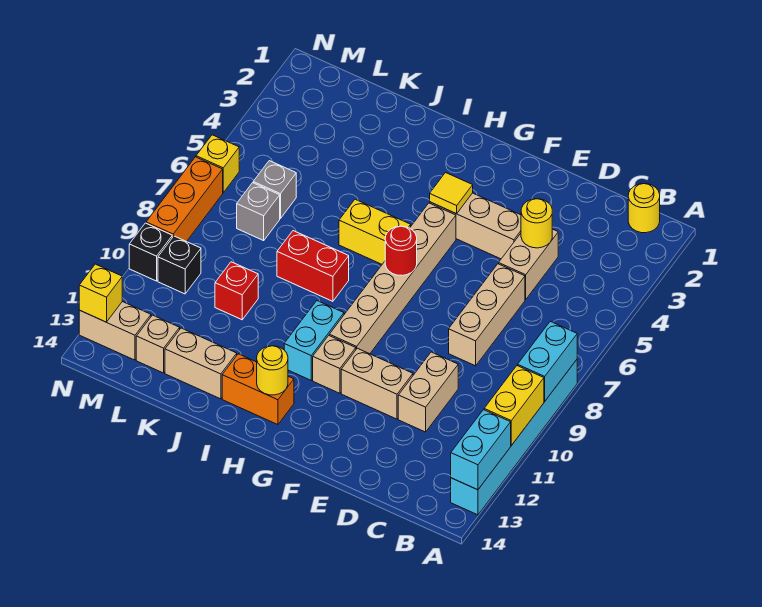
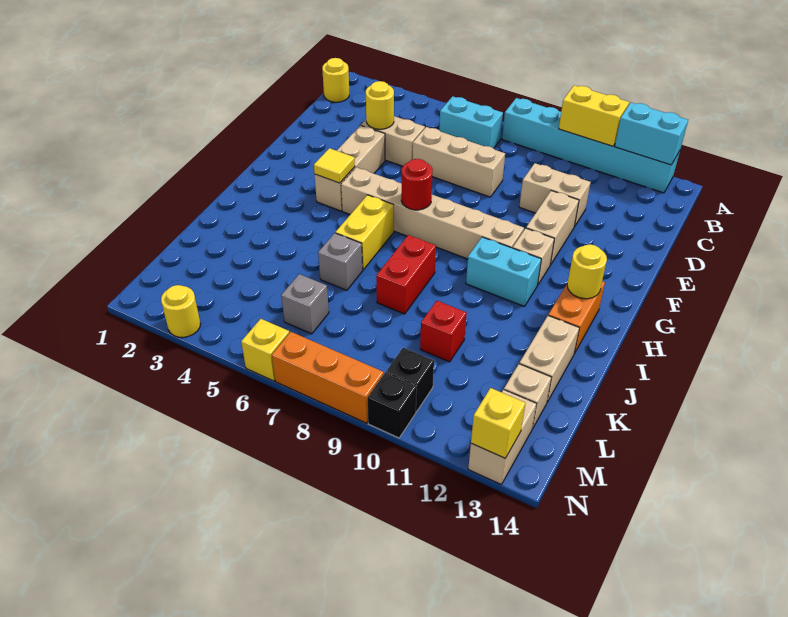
cyan brick A8:A9 level 2 -> cyan brick B6:B7 level 1
grey brick L7 level 1 -> grey brick J6 level 1
none -> yellow round brick N3 level 1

**What needs to be done:** All of the material above is to be copied exactly, with no pictures.

**Answer space:**
cyan brick A8:A9 level 2 -> cyan brick B6:B7 level 1
grey brick L7 level 1 -> grey brick J6 level 1
none -> yellow round brick N3 level 1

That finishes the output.